All the data should be printed again exactly as written.

━━━━━ Record excerpts ━━━━━

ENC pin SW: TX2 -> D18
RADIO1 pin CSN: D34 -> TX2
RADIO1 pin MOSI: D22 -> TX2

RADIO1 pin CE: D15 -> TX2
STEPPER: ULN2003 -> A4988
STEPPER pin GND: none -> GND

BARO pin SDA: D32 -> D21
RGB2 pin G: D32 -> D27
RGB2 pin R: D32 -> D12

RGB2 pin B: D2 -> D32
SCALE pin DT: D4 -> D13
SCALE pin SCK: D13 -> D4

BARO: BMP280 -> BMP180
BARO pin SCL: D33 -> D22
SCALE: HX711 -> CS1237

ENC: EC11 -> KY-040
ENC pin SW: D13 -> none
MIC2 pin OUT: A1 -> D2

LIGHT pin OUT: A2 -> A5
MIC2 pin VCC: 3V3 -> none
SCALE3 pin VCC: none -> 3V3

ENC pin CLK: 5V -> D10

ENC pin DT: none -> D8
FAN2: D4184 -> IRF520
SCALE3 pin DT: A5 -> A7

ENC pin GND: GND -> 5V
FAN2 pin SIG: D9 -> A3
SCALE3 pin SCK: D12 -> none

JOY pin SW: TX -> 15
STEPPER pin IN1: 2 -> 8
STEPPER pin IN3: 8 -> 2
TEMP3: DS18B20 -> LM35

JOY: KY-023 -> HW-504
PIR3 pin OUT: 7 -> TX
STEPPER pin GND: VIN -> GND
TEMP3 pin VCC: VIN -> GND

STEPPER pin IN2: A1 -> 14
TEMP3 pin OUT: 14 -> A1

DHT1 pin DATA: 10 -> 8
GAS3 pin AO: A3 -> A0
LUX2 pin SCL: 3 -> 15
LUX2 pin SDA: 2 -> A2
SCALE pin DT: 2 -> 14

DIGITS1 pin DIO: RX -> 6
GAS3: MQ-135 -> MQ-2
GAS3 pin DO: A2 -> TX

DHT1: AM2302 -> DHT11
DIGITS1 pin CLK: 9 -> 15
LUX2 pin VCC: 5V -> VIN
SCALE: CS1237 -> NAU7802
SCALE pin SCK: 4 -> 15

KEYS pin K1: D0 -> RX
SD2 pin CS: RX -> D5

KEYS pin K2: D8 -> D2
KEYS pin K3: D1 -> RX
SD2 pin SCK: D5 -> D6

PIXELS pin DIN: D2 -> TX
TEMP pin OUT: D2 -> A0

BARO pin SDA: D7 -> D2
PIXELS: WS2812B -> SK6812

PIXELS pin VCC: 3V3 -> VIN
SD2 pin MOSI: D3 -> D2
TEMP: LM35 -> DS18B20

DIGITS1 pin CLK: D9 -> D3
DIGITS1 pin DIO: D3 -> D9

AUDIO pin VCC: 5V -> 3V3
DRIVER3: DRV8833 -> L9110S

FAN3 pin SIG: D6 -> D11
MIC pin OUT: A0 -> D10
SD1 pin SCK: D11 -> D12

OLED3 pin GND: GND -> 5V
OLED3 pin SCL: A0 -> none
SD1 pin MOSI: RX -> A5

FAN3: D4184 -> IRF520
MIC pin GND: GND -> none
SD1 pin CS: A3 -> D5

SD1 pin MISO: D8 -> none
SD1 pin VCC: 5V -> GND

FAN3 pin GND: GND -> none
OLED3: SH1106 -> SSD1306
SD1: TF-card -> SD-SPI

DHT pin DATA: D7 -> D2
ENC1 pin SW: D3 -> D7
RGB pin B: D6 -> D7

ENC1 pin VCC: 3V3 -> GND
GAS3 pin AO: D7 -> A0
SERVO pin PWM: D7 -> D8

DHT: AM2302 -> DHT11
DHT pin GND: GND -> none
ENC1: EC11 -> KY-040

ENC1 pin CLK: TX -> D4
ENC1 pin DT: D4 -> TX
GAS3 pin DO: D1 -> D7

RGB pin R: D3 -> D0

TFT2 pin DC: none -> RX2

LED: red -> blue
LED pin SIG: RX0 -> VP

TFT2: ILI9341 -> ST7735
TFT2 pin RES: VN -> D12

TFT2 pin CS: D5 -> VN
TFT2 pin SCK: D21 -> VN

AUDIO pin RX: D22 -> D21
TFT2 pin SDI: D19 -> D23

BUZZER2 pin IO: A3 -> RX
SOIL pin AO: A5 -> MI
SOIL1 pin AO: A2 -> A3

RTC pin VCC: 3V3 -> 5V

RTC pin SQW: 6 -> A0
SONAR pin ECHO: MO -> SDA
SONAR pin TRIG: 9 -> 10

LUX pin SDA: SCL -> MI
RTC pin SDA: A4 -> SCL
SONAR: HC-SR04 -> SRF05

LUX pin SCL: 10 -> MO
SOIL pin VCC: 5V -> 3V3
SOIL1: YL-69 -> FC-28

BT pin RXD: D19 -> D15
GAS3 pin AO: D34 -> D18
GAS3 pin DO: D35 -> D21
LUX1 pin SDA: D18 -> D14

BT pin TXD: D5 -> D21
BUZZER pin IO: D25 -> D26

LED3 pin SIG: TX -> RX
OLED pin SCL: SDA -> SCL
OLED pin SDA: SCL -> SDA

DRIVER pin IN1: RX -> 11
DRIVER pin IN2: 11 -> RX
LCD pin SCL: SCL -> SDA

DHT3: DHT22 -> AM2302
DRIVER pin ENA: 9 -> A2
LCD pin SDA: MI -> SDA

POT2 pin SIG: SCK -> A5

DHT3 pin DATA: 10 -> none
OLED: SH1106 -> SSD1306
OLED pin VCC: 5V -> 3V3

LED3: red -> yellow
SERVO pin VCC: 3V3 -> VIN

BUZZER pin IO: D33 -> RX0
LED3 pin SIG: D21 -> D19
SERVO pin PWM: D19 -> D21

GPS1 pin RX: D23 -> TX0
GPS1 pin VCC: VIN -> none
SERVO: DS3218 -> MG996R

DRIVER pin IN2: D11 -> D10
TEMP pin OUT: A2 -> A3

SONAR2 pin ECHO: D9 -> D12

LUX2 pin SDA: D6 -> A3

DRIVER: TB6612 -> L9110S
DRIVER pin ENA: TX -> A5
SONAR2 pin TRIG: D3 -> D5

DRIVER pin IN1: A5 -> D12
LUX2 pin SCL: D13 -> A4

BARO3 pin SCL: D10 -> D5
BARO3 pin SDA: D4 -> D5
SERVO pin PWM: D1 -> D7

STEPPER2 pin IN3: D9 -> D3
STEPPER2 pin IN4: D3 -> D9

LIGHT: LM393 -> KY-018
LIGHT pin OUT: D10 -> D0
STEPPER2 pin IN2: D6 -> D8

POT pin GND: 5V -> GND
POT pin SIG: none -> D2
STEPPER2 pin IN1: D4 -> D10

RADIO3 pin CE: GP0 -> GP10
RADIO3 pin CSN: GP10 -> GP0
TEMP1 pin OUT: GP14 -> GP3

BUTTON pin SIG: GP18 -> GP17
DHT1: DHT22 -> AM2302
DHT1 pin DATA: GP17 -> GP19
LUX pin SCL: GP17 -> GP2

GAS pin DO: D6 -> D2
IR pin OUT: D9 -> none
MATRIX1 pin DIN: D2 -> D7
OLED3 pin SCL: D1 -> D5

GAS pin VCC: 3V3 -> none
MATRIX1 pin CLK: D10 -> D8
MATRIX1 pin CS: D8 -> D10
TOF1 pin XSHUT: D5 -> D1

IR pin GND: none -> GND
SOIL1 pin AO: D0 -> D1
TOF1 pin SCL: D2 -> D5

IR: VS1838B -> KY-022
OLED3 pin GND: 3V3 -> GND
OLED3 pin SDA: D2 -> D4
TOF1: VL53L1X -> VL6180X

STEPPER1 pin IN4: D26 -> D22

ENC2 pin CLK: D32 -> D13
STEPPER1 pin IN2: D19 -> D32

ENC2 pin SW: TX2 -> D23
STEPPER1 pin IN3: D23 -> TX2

━━━━━

**Exercise output**
ENC pin SW: TX2 -> D18
RADIO1 pin CSN: D34 -> TX2
RADIO1 pin MOSI: D22 -> TX2

RADIO1 pin CE: D15 -> TX2
STEPPER: ULN2003 -> A4988
STEPPER pin GND: none -> GND

BARO pin SDA: D32 -> D21
RGB2 pin G: D32 -> D27
RGB2 pin R: D32 -> D12

RGB2 pin B: D2 -> D32
SCALE pin DT: D4 -> D13
SCALE pin SCK: D13 -> D4

BARO: BMP280 -> BMP180
BARO pin SCL: D33 -> D22
SCALE: HX711 -> CS1237

ENC: EC11 -> KY-040
ENC pin SW: D13 -> none
MIC2 pin OUT: A1 -> D2

LIGHT pin OUT: A2 -> A5
MIC2 pin VCC: 3V3 -> none
SCALE3 pin VCC: none -> 3V3

ENC pin CLK: 5V -> D10

ENC pin DT: none -> D8
FAN2: D4184 -> IRF520
SCALE3 pin DT: A5 -> A7

ENC pin GND: GND -> 5V
FAN2 pin SIG: D9 -> A3
SCALE3 pin SCK: D12 -> none

JOY pin SW: TX -> 15
STEPPER pin IN1: 2 -> 8
STEPPER pin IN3: 8 -> 2
TEMP3: DS18B20 -> LM35

JOY: KY-023 -> HW-504
PIR3 pin OUT: 7 -> TX
STEPPER pin GND: VIN -> GND
TEMP3 pin VCC: VIN -> GND

STEPPER pin IN2: A1 -> 14
TEMP3 pin OUT: 14 -> A1

DHT1 pin DATA: 10 -> 8
GAS3 pin AO: A3 -> A0
LUX2 pin SCL: 3 -> 15
LUX2 pin SDA: 2 -> A2
SCALE pin DT: 2 -> 14

DIGITS1 pin DIO: RX -> 6
GAS3: MQ-135 -> MQ-2
GAS3 pin DO: A2 -> TX

DHT1: AM2302 -> DHT11
DIGITS1 pin CLK: 9 -> 15
LUX2 pin VCC: 5V -> VIN
SCALE: CS1237 -> NAU7802
SCALE pin SCK: 4 -> 15

KEYS pin K1: D0 -> RX
SD2 pin CS: RX -> D5

KEYS pin K2: D8 -> D2
KEYS pin K3: D1 -> RX
SD2 pin SCK: D5 -> D6

PIXELS pin DIN: D2 -> TX
TEMP pin OUT: D2 -> A0

BARO pin SDA: D7 -> D2
PIXELS: WS2812B -> SK6812

PIXELS pin VCC: 3V3 -> VIN
SD2 pin MOSI: D3 -> D2
TEMP: LM35 -> DS18B20

DIGITS1 pin CLK: D9 -> D3
DIGITS1 pin DIO: D3 -> D9

AUDIO pin VCC: 5V -> 3V3
DRIVER3: DRV8833 -> L9110S

FAN3 pin SIG: D6 -> D11
MIC pin OUT: A0 -> D10
SD1 pin SCK: D11 -> D12

OLED3 pin GND: GND -> 5V
OLED3 pin SCL: A0 -> none
SD1 pin MOSI: RX -> A5

FAN3: D4184 -> IRF520
MIC pin GND: GND -> none
SD1 pin CS: A3 -> D5

SD1 pin MISO: D8 -> none
SD1 pin VCC: 5V -> GND

FAN3 pin GND: GND -> none
OLED3: SH1106 -> SSD1306
SD1: TF-card -> SD-SPI

DHT pin DATA: D7 -> D2
ENC1 pin SW: D3 -> D7
RGB pin B: D6 -> D7

ENC1 pin VCC: 3V3 -> GND
GAS3 pin AO: D7 -> A0
SERVO pin PWM: D7 -> D8

DHT: AM2302 -> DHT11
DHT pin GND: GND -> none
ENC1: EC11 -> KY-040

ENC1 pin CLK: TX -> D4
ENC1 pin DT: D4 -> TX
GAS3 pin DO: D1 -> D7

RGB pin R: D3 -> D0

TFT2 pin DC: none -> RX2

LED: red -> blue
LED pin SIG: RX0 -> VP

TFT2: ILI9341 -> ST7735
TFT2 pin RES: VN -> D12

TFT2 pin CS: D5 -> VN
TFT2 pin SCK: D21 -> VN

AUDIO pin RX: D22 -> D21
TFT2 pin SDI: D19 -> D23

BUZZER2 pin IO: A3 -> RX
SOIL pin AO: A5 -> MI
SOIL1 pin AO: A2 -> A3

RTC pin VCC: 3V3 -> 5V

RTC pin SQW: 6 -> A0
SONAR pin ECHO: MO -> SDA
SONAR pin TRIG: 9 -> 10

LUX pin SDA: SCL -> MI
RTC pin SDA: A4 -> SCL
SONAR: HC-SR04 -> SRF05

LUX pin SCL: 10 -> MO
SOIL pin VCC: 5V -> 3V3
SOIL1: YL-69 -> FC-28

BT pin RXD: D19 -> D15
GAS3 pin AO: D34 -> D18
GAS3 pin DO: D35 -> D21
LUX1 pin SDA: D18 -> D14

BT pin TXD: D5 -> D21
BUZZER pin IO: D25 -> D26

LED3 pin SIG: TX -> RX
OLED pin SCL: SDA -> SCL
OLED pin SDA: SCL -> SDA

DRIVER pin IN1: RX -> 11
DRIVER pin IN2: 11 -> RX
LCD pin SCL: SCL -> SDA

DHT3: DHT22 -> AM2302
DRIVER pin ENA: 9 -> A2
LCD pin SDA: MI -> SDA

POT2 pin SIG: SCK -> A5

DHT3 pin DATA: 10 -> none
OLED: SH1106 -> SSD1306
OLED pin VCC: 5V -> 3V3

LED3: red -> yellow
SERVO pin VCC: 3V3 -> VIN

BUZZER pin IO: D33 -> RX0
LED3 pin SIG: D21 -> D19
SERVO pin PWM: D19 -> D21

GPS1 pin RX: D23 -> TX0
GPS1 pin VCC: VIN -> none
SERVO: DS3218 -> MG996R

DRIVER pin IN2: D11 -> D10
TEMP pin OUT: A2 -> A3

SONAR2 pin ECHO: D9 -> D12

LUX2 pin SDA: D6 -> A3

DRIVER: TB6612 -> L9110S
DRIVER pin ENA: TX -> A5
SONAR2 pin TRIG: D3 -> D5

DRIVER pin IN1: A5 -> D12
LUX2 pin SCL: D13 -> A4

BARO3 pin SCL: D10 -> D5
BARO3 pin SDA: D4 -> D5
SERVO pin PWM: D1 -> D7

STEPPER2 pin IN3: D9 -> D3
STEPPER2 pin IN4: D3 -> D9

LIGHT: LM393 -> KY-018
LIGHT pin OUT: D10 -> D0
STEPPER2 pin IN2: D6 -> D8

POT pin GND: 5V -> GND
POT pin SIG: none -> D2
STEPPER2 pin IN1: D4 -> D10

RADIO3 pin CE: GP0 -> GP10
RADIO3 pin CSN: GP10 -> GP0
TEMP1 pin OUT: GP14 -> GP3

BUTTON pin SIG: GP18 -> GP17
DHT1: DHT22 -> AM2302
DHT1 pin DATA: GP17 -> GP19
LUX pin SCL: GP17 -> GP2

GAS pin DO: D6 -> D2
IR pin OUT: D9 -> none
MATRIX1 pin DIN: D2 -> D7
OLED3 pin SCL: D1 -> D5

GAS pin VCC: 3V3 -> none
MATRIX1 pin CLK: D10 -> D8
MATRIX1 pin CS: D8 -> D10
TOF1 pin XSHUT: D5 -> D1

IR pin GND: none -> GND
SOIL1 pin AO: D0 -> D1
TOF1 pin SCL: D2 -> D5

IR: VS1838B -> KY-022
OLED3 pin GND: 3V3 -> GND
OLED3 pin SDA: D2 -> D4
TOF1: VL53L1X -> VL6180X

STEPPER1 pin IN4: D26 -> D22

ENC2 pin CLK: D32 -> D13
STEPPER1 pin IN2: D19 -> D32

ENC2 pin SW: TX2 -> D23
STEPPER1 pin IN3: D23 -> TX2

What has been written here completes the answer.